What is required
Only these lines are needed: the first line of the entries below through the line with "SW103: switch (AGND, SIG12)", each returned exactly.

The records
__________________________________________________

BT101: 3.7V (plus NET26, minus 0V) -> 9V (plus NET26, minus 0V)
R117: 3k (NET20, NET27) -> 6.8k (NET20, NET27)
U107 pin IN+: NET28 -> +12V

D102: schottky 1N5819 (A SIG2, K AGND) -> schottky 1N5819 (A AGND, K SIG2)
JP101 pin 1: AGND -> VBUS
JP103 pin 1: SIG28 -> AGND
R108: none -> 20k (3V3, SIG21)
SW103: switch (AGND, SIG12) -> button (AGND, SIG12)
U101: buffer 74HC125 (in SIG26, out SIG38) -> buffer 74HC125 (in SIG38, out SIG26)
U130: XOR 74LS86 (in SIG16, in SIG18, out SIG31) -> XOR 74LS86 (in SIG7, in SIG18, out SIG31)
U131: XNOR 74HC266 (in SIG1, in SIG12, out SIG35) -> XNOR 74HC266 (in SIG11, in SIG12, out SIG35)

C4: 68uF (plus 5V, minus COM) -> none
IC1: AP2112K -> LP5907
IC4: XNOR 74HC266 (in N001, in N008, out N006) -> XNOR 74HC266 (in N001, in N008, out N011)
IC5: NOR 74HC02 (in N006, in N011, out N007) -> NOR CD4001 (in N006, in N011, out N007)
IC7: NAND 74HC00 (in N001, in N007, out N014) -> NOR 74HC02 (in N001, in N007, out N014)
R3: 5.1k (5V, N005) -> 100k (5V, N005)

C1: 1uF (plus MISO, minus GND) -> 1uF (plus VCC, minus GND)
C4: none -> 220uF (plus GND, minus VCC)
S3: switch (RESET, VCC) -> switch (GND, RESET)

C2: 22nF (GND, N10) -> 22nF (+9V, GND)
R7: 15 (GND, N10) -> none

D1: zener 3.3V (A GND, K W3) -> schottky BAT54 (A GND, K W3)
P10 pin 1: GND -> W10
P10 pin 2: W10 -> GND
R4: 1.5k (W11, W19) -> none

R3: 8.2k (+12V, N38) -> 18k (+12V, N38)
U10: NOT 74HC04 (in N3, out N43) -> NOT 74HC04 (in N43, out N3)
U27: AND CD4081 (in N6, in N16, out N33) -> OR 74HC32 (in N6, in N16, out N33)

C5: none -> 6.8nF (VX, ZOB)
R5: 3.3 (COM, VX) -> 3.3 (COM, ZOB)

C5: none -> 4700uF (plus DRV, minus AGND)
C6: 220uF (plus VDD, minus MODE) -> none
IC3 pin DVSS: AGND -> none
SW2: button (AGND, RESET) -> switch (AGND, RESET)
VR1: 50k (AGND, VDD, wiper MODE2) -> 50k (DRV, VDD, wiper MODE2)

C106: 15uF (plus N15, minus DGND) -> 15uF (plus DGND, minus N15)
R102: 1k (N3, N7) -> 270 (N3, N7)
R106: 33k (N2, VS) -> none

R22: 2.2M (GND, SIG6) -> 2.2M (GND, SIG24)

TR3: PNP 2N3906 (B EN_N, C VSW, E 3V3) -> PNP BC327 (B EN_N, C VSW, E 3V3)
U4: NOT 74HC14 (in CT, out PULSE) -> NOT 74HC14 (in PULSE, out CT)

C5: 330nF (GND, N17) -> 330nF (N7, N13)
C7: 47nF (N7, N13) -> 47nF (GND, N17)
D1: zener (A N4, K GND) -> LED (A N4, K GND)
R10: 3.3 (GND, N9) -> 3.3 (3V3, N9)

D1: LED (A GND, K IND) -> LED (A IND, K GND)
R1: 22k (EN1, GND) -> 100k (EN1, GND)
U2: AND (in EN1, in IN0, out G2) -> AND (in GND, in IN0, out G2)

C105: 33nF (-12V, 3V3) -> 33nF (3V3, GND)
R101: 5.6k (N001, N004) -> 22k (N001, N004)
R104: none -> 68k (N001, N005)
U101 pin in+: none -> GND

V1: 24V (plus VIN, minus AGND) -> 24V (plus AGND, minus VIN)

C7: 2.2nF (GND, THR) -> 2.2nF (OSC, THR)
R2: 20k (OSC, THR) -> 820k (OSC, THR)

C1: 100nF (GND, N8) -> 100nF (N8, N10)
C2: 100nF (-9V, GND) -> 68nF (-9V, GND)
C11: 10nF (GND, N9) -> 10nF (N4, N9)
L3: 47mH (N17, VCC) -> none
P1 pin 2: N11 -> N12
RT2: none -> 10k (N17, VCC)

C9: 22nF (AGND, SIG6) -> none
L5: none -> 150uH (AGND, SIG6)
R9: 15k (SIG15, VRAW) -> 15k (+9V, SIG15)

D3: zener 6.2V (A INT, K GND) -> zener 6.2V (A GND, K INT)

__________________________________________________

Result of the exercise
BT101: 3.7V (plus NET26, minus 0V) -> 9V (plus NET26, minus 0V)
R117: 3k (NET20, NET27) -> 6.8k (NET20, NET27)
U107 pin IN+: NET28 -> +12V

D102: schottky 1N5819 (A SIG2, K AGND) -> schottky 1N5819 (A AGND, K SIG2)
JP101 pin 1: AGND -> VBUS
JP103 pin 1: SIG28 -> AGND
R108: none -> 20k (3V3, SIG21)
SW103: switch (AGND, SIG12) -> button (AGND, SIG12)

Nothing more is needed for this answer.